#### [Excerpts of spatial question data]
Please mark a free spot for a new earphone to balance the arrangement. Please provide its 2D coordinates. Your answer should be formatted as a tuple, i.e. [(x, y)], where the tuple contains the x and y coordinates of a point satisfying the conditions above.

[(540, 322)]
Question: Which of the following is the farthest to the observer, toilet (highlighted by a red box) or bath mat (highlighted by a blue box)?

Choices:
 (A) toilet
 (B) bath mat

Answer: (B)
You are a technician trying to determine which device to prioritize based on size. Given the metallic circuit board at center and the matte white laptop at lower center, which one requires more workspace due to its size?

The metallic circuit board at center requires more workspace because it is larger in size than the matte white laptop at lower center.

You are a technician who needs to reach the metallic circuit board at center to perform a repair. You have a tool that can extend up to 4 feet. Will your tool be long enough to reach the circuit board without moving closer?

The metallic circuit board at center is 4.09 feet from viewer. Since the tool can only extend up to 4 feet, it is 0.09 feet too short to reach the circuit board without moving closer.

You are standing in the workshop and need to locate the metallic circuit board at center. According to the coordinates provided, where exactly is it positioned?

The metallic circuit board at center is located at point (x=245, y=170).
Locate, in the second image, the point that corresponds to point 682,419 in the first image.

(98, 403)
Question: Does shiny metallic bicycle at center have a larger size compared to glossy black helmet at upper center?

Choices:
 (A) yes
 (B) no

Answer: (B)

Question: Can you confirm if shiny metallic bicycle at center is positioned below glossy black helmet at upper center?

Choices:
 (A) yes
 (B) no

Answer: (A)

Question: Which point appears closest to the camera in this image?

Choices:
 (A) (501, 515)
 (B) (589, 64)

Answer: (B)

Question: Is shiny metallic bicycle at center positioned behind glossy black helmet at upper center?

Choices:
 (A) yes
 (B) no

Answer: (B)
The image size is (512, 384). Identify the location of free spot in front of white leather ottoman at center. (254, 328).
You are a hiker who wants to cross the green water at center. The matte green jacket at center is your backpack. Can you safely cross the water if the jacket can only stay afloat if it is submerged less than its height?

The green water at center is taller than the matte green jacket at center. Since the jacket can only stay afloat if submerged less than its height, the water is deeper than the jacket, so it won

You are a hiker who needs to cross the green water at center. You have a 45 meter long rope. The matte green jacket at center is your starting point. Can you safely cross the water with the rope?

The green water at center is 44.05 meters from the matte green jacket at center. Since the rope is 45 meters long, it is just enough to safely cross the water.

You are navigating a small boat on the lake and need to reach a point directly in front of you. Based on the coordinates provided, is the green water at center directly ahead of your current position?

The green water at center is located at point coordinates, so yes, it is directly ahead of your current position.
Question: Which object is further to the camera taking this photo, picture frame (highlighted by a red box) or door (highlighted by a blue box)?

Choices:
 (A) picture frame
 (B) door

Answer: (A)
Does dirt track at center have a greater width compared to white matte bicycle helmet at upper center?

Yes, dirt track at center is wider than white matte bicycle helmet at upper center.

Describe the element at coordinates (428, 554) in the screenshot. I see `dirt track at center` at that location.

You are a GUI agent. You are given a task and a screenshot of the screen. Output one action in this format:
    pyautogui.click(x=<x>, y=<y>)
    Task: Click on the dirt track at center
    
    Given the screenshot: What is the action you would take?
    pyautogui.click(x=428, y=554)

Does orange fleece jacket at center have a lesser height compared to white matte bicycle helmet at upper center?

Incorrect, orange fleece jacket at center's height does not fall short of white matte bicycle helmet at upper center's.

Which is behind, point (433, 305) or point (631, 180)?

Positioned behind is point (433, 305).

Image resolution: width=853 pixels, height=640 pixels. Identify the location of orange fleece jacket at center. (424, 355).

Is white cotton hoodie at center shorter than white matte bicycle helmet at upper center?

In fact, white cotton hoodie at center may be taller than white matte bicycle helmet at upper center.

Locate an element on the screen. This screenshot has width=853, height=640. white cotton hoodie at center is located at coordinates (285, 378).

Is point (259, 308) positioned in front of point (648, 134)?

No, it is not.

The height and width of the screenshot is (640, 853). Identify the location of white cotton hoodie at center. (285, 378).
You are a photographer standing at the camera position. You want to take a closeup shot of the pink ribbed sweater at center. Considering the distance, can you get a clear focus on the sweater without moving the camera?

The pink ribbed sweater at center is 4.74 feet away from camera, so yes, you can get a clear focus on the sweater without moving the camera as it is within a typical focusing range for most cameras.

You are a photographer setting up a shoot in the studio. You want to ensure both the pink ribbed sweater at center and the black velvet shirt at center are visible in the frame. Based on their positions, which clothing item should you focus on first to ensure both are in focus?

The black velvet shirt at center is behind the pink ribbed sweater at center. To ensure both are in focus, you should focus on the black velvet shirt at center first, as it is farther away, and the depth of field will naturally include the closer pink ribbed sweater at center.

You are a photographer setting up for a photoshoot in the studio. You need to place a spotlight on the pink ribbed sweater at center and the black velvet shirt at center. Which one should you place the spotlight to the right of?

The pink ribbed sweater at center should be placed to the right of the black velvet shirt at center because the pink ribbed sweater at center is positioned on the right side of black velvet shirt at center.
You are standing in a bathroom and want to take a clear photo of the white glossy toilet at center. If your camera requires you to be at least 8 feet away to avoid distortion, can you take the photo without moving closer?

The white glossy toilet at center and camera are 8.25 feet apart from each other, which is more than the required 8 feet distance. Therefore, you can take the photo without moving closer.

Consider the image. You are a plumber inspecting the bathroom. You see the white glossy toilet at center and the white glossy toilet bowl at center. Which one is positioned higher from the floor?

#### [Directions]
Rewrite the listing above, substituting "copper circuit board" for "metallic circuit board" throughout and leaving everything else unchanged.

#### [Task result]
Please mark a free spot for a new earphone to balance the arrangement. Please provide its 2D coordinates. Your answer should be formatted as a tuple, i.e. [(x, y)], where the tuple contains the x and y coordinates of a point satisfying the conditions above.

[(540, 322)]
Question: Which of the following is the farthest to the observer, toilet (highlighted by a red box) or bath mat (highlighted by a blue box)?

Choices:
 (A) toilet
 (B) bath mat

Answer: (B)
You are a technician trying to determine which device to prioritize based on size. Given the copper circuit board at center and the matte white laptop at lower center, which one requires more workspace due to its size?

The copper circuit board at center requires more workspace because it is larger in size than the matte white laptop at lower center.

You are a technician who needs to reach the copper circuit board at center to perform a repair. You have a tool that can extend up to 4 feet. Will your tool be long enough to reach the circuit board without moving closer?

The copper circuit board at center is 4.09 feet from viewer. Since the tool can only extend up to 4 feet, it is 0.09 feet too short to reach the circuit board without moving closer.

You are standing in the workshop and need to locate the copper circuit board at center. According to the coordinates provided, where exactly is it positioned?

The copper circuit board at center is located at point (x=245, y=170).
Locate, in the second image, the point that corresponds to point 682,419 in the first image.

(98, 403)
Question: Does shiny metallic bicycle at center have a larger size compared to glossy black helmet at upper center?

Choices:
 (A) yes
 (B) no

Answer: (B)

Question: Can you confirm if shiny metallic bicycle at center is positioned below glossy black helmet at upper center?

Choices:
 (A) yes
 (B) no

Answer: (A)

Question: Which point appears closest to the camera in this image?

Choices:
 (A) (501, 515)
 (B) (589, 64)

Answer: (B)

Question: Is shiny metallic bicycle at center positioned behind glossy black helmet at upper center?

Choices:
 (A) yes
 (B) no

Answer: (B)
The image size is (512, 384). Identify the location of free spot in front of white leather ottoman at center. (254, 328).
You are a hiker who wants to cross the green water at center. The matte green jacket at center is your backpack. Can you safely cross the water if the jacket can only stay afloat if it is submerged less than its height?

The green water at center is taller than the matte green jacket at center. Since the jacket can only stay afloat if submerged less than its height, the water is deeper than the jacket, so it won

You are a hiker who needs to cross the green water at center. You have a 45 meter long rope. The matte green jacket at center is your starting point. Can you safely cross the water with the rope?

The green water at center is 44.05 meters from the matte green jacket at center. Since the rope is 45 meters long, it is just enough to safely cross the water.

You are navigating a small boat on the lake and need to reach a point directly in front of you. Based on the coordinates provided, is the green water at center directly ahead of your current position?

The green water at center is located at point coordinates, so yes, it is directly ahead of your current position.
Question: Which object is further to the camera taking this photo, picture frame (highlighted by a red box) or door (highlighted by a blue box)?

Choices:
 (A) picture frame
 (B) door

Answer: (A)
Does dirt track at center have a greater width compared to white matte bicycle helmet at upper center?

Yes, dirt track at center is wider than white matte bicycle helmet at upper center.

Describe the element at coordinates (428, 554) in the screenshot. I see `dirt track at center` at that location.

You are a GUI agent. You are given a task and a screenshot of the screen. Output one action in this format:
    pyautogui.click(x=<x>, y=<y>)
    Task: Click on the dirt track at center
    
    Given the screenshot: What is the action you would take?
    pyautogui.click(x=428, y=554)

Does orange fleece jacket at center have a lesser height compared to white matte bicycle helmet at upper center?

Incorrect, orange fleece jacket at center's height does not fall short of white matte bicycle helmet at upper center's.

Which is behind, point (433, 305) or point (631, 180)?

Positioned behind is point (433, 305).

Image resolution: width=853 pixels, height=640 pixels. Identify the location of orange fleece jacket at center. (424, 355).

Is white cotton hoodie at center shorter than white matte bicycle helmet at upper center?

In fact, white cotton hoodie at center may be taller than white matte bicycle helmet at upper center.

Locate an element on the screen. This screenshot has width=853, height=640. white cotton hoodie at center is located at coordinates (285, 378).

Is point (259, 308) positioned in front of point (648, 134)?

No, it is not.

The height and width of the screenshot is (640, 853). Identify the location of white cotton hoodie at center. (285, 378).
You are a photographer standing at the camera position. You want to take a closeup shot of the pink ribbed sweater at center. Considering the distance, can you get a clear focus on the sweater without moving the camera?

The pink ribbed sweater at center is 4.74 feet away from camera, so yes, you can get a clear focus on the sweater without moving the camera as it is within a typical focusing range for most cameras.

You are a photographer setting up a shoot in the studio. You want to ensure both the pink ribbed sweater at center and the black velvet shirt at center are visible in the frame. Based on their positions, which clothing item should you focus on first to ensure both are in focus?

The black velvet shirt at center is behind the pink ribbed sweater at center. To ensure both are in focus, you should focus on the black velvet shirt at center first, as it is farther away, and the depth of field will naturally include the closer pink ribbed sweater at center.

You are a photographer setting up for a photoshoot in the studio. You need to place a spotlight on the pink ribbed sweater at center and the black velvet shirt at center. Which one should you place the spotlight to the right of?

The pink ribbed sweater at center should be placed to the right of the black velvet shirt at center because the pink ribbed sweater at center is positioned on the right side of black velvet shirt at center.
You are standing in a bathroom and want to take a clear photo of the white glossy toilet at center. If your camera requires you to be at least 8 feet away to avoid distortion, can you take the photo without moving closer?

The white glossy toilet at center and camera are 8.25 feet apart from each other, which is more than the required 8 feet distance. Therefore, you can take the photo without moving closer.

Consider the image. You are a plumber inspecting the bathroom. You see the white glossy toilet at center and the white glossy toilet bowl at center. Which one is positioned higher from the floor?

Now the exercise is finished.